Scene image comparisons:
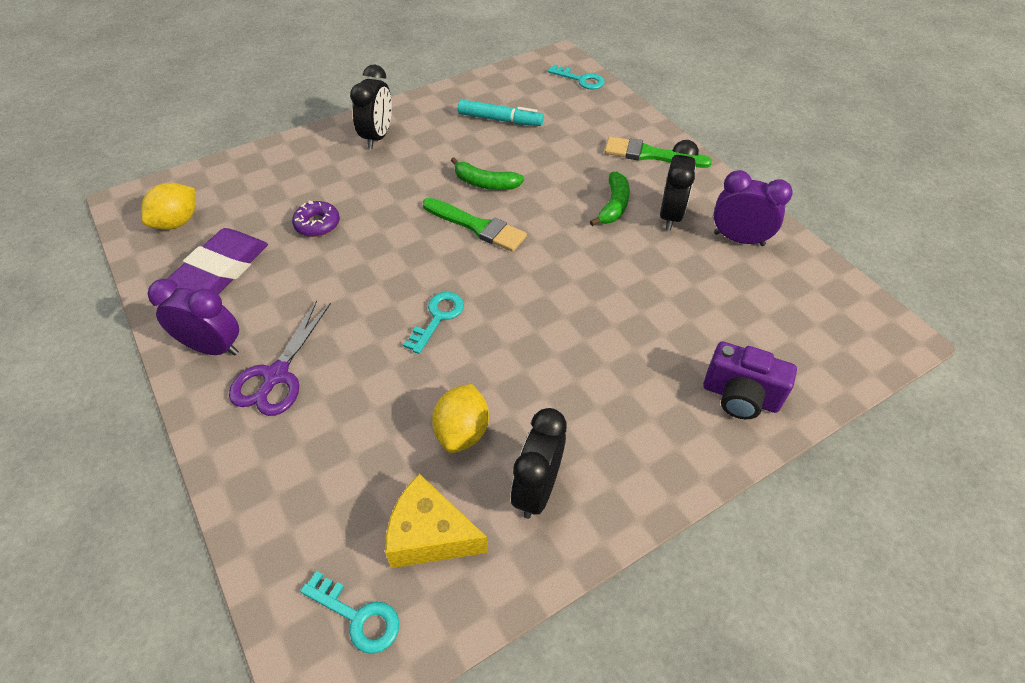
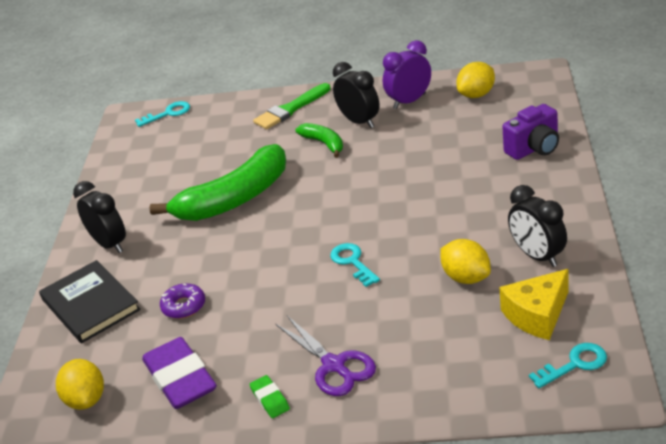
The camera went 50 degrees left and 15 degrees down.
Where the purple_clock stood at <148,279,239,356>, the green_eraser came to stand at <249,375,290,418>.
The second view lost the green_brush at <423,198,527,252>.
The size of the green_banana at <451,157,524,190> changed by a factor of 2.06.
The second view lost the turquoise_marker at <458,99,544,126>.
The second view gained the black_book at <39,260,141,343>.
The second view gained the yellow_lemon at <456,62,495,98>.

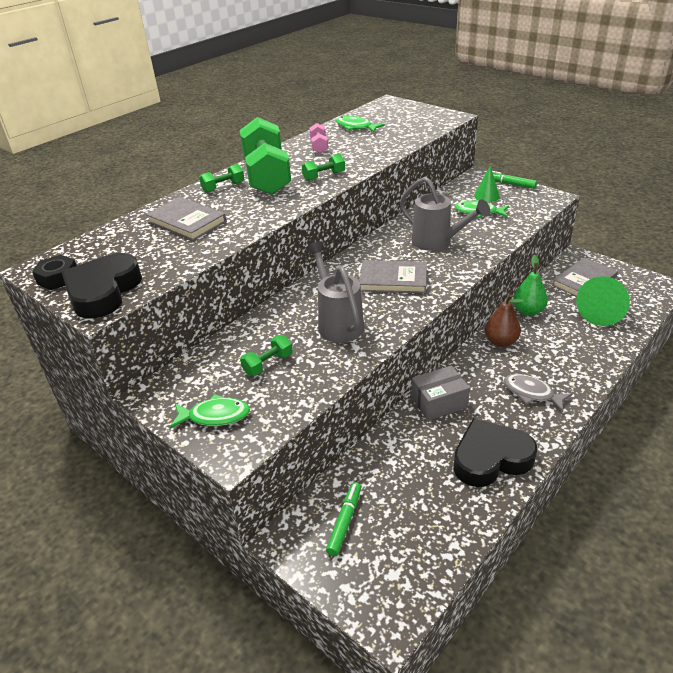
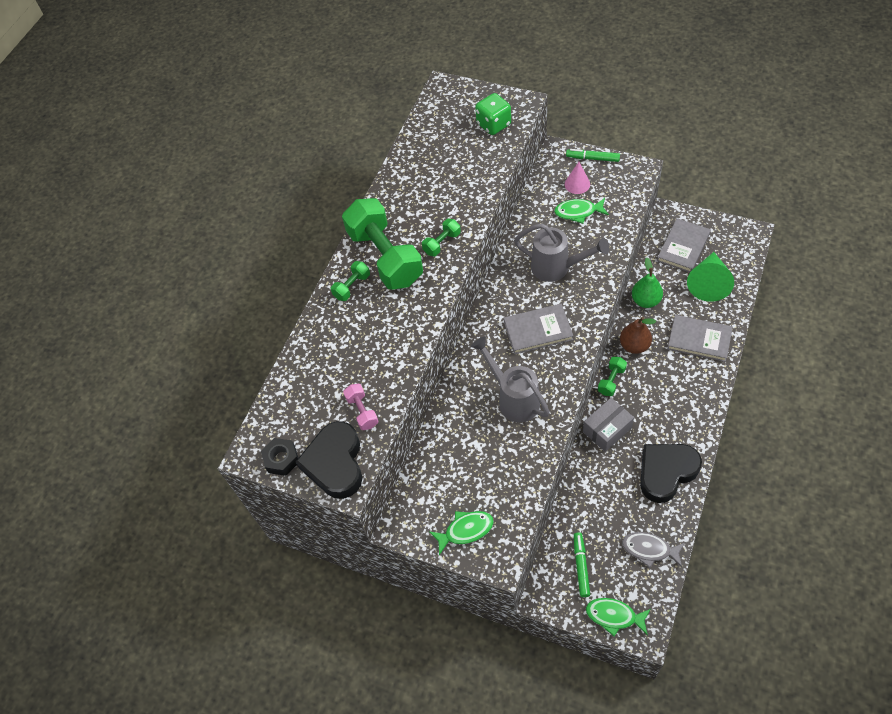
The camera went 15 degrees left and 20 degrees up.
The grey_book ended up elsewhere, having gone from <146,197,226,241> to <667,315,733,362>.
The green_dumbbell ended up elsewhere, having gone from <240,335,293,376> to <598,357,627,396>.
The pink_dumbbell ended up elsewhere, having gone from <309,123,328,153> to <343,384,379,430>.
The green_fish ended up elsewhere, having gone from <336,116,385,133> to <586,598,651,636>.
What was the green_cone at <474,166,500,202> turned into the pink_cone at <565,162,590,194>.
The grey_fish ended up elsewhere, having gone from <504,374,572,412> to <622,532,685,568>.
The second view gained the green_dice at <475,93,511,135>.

ACTION ITEM:
Write out the data precisely as given, excluding the pictures.

ANSWER SPACE:
The camera went 50 degrees left and 15 degrees down.
Where the purple_clock stood at <148,279,239,356>, the green_eraser came to stand at <249,375,290,418>.
The second view lost the green_brush at <423,198,527,252>.
The size of the green_banana at <451,157,524,190> changed by a factor of 2.06.
The second view lost the turquoise_marker at <458,99,544,126>.
The second view gained the black_book at <39,260,141,343>.
The second view gained the yellow_lemon at <456,62,495,98>.

The camera went 15 degrees left and 20 degrees up.
The grey_book ended up elsewhere, having gone from <146,197,226,241> to <667,315,733,362>.
The green_dumbbell ended up elsewhere, having gone from <240,335,293,376> to <598,357,627,396>.
The pink_dumbbell ended up elsewhere, having gone from <309,123,328,153> to <343,384,379,430>.
The green_fish ended up elsewhere, having gone from <336,116,385,133> to <586,598,651,636>.
What was the green_cone at <474,166,500,202> turned into the pink_cone at <565,162,590,194>.
The grey_fish ended up elsewhere, having gone from <504,374,572,412> to <622,532,685,568>.
The second view gained the green_dice at <475,93,511,135>.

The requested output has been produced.